◆ DATA FOR THE TASK
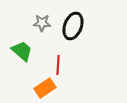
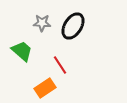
black ellipse: rotated 12 degrees clockwise
red line: moved 2 px right; rotated 36 degrees counterclockwise
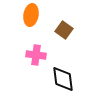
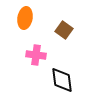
orange ellipse: moved 6 px left, 3 px down
black diamond: moved 1 px left, 1 px down
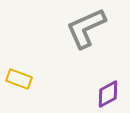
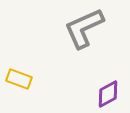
gray L-shape: moved 2 px left
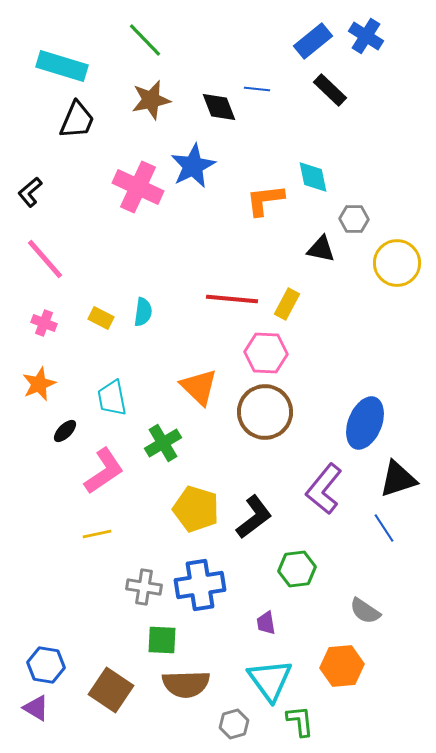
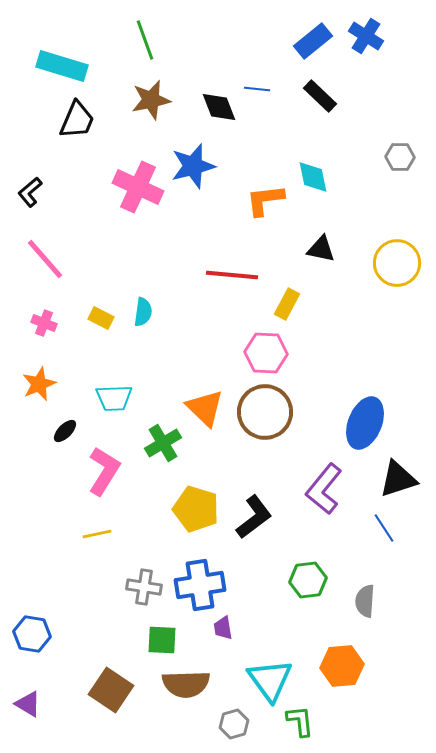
green line at (145, 40): rotated 24 degrees clockwise
black rectangle at (330, 90): moved 10 px left, 6 px down
blue star at (193, 166): rotated 12 degrees clockwise
gray hexagon at (354, 219): moved 46 px right, 62 px up
red line at (232, 299): moved 24 px up
orange triangle at (199, 387): moved 6 px right, 21 px down
cyan trapezoid at (112, 398): moved 2 px right; rotated 81 degrees counterclockwise
pink L-shape at (104, 471): rotated 24 degrees counterclockwise
green hexagon at (297, 569): moved 11 px right, 11 px down
gray semicircle at (365, 611): moved 10 px up; rotated 60 degrees clockwise
purple trapezoid at (266, 623): moved 43 px left, 5 px down
blue hexagon at (46, 665): moved 14 px left, 31 px up
purple triangle at (36, 708): moved 8 px left, 4 px up
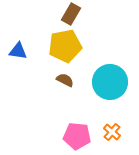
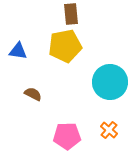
brown rectangle: rotated 35 degrees counterclockwise
brown semicircle: moved 32 px left, 14 px down
orange cross: moved 3 px left, 2 px up
pink pentagon: moved 10 px left; rotated 8 degrees counterclockwise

◆ GOAL
Copy word for word every line from the one containing "orange ellipse: moved 6 px left, 3 px down" through the end of the items, omitting the pictures.

◆ EXPECTED OUTPUT
orange ellipse: moved 6 px left, 3 px down
black diamond: moved 1 px left, 1 px down
gray L-shape: moved 2 px left
green line at (145, 40): rotated 24 degrees clockwise
black rectangle at (330, 90): moved 10 px left, 6 px down
blue star at (193, 166): rotated 12 degrees clockwise
gray hexagon at (354, 219): moved 46 px right, 62 px up
red line at (232, 299): moved 24 px up
orange triangle at (199, 387): moved 6 px right, 21 px down
cyan trapezoid at (112, 398): moved 2 px right; rotated 81 degrees counterclockwise
pink L-shape at (104, 471): rotated 24 degrees counterclockwise
green hexagon at (297, 569): moved 11 px right, 11 px down
gray semicircle at (365, 611): moved 10 px up; rotated 60 degrees clockwise
purple trapezoid at (266, 623): moved 43 px left, 5 px down
blue hexagon at (46, 665): moved 14 px left, 31 px up
purple triangle at (36, 708): moved 8 px left, 4 px up
brown rectangle: rotated 35 degrees counterclockwise
brown semicircle: moved 32 px left, 14 px down
orange cross: moved 3 px left, 2 px up
pink pentagon: moved 10 px left; rotated 8 degrees counterclockwise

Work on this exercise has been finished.